### INPUT FOR THIS TASK
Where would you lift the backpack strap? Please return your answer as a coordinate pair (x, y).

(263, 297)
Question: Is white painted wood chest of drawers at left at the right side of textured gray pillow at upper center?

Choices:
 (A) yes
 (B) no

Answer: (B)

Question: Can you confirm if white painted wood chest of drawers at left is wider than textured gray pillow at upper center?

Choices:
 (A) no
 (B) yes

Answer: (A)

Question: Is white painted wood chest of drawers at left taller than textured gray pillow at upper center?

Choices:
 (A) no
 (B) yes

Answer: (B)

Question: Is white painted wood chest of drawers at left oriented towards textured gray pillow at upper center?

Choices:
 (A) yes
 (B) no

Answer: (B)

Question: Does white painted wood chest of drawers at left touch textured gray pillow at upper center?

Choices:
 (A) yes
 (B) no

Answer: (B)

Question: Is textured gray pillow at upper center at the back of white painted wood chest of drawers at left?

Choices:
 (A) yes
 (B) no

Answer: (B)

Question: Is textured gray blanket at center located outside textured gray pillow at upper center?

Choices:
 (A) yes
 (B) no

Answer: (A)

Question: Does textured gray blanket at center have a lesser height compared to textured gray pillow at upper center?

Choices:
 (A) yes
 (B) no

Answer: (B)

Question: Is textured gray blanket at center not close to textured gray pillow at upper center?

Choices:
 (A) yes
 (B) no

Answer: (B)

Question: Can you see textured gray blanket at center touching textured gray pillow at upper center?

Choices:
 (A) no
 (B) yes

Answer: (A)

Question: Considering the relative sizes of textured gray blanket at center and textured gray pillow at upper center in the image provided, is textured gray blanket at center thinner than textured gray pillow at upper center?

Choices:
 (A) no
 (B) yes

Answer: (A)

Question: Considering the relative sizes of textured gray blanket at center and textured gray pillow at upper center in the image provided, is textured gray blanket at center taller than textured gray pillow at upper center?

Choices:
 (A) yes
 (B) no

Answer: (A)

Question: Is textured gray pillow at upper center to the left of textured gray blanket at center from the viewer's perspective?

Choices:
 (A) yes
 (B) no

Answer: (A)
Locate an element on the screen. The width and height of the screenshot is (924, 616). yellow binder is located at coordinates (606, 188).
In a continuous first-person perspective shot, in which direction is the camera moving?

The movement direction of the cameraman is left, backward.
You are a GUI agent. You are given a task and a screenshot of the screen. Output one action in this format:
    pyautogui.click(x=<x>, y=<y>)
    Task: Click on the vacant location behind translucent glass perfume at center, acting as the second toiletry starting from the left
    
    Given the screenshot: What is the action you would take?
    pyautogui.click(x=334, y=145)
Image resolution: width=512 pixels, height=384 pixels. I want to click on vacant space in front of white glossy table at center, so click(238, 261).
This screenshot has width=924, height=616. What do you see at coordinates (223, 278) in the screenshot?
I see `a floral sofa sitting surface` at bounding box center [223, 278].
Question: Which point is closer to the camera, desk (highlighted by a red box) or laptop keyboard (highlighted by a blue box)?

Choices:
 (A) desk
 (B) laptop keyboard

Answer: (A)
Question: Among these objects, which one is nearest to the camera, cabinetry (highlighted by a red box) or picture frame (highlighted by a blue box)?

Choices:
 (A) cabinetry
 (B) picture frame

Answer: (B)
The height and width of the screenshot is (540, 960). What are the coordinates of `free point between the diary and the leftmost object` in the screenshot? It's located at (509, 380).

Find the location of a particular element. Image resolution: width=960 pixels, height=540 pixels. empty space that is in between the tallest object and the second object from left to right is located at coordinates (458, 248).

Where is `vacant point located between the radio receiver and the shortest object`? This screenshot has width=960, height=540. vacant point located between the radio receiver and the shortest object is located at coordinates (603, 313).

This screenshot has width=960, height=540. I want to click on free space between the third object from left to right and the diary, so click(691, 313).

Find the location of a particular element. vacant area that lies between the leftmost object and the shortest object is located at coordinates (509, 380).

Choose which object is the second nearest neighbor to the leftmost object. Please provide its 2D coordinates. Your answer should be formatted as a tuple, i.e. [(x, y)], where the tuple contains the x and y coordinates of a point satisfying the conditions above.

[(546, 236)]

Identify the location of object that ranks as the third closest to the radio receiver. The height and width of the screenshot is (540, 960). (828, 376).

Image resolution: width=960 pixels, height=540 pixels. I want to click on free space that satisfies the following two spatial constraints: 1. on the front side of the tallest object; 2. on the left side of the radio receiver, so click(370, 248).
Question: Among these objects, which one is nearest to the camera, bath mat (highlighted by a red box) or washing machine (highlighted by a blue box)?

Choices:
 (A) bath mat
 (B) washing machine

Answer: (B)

### CHALLENGE
Count the lines of the records above that contain the string "located". Reply with the number alone.

### RESULT BELOW
6